Exercise requirements
Repeat precisely the span of lines below that opens with the line containing "pink brick C5 level 1 -> none" and closes with the line containing "none -> white brick F4:F5 level 1", both included.

Exercise inputs
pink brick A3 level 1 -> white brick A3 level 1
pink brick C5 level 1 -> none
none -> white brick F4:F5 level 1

--

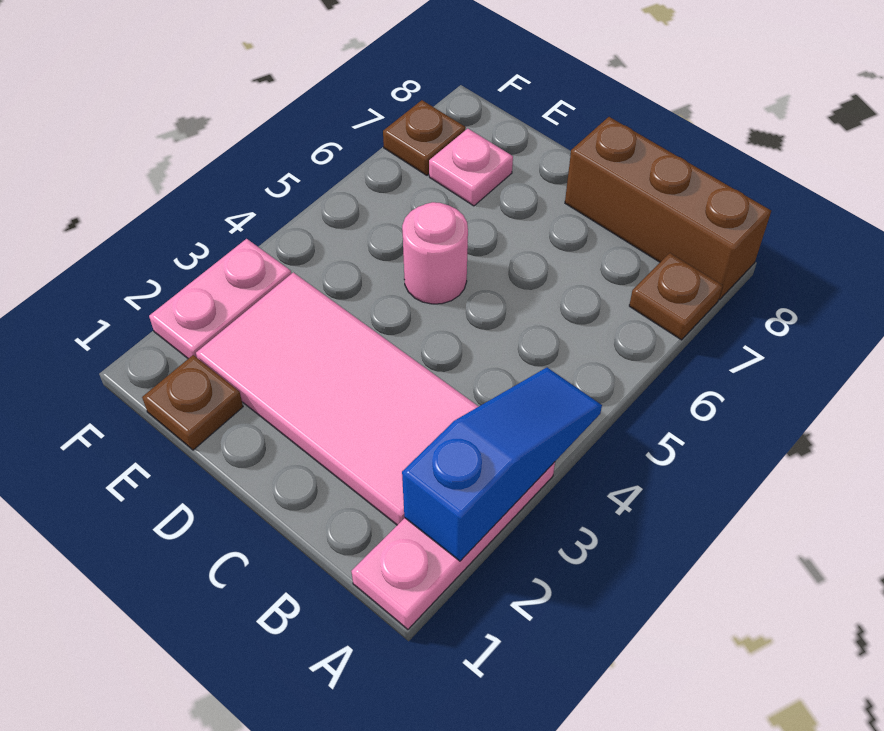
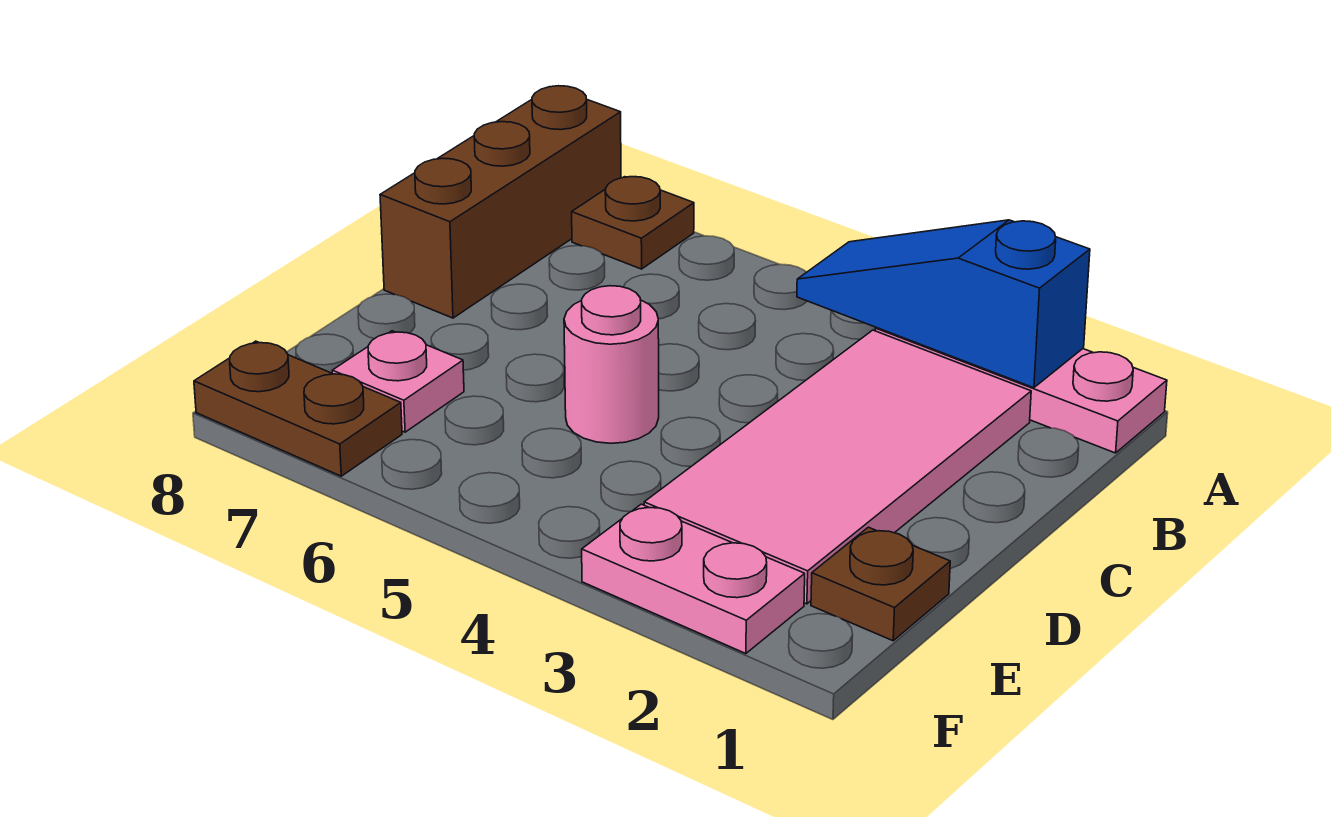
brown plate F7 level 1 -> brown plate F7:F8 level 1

Solution to this problem
pink brick C5 level 1 -> none
none -> white brick F4:F5 level 1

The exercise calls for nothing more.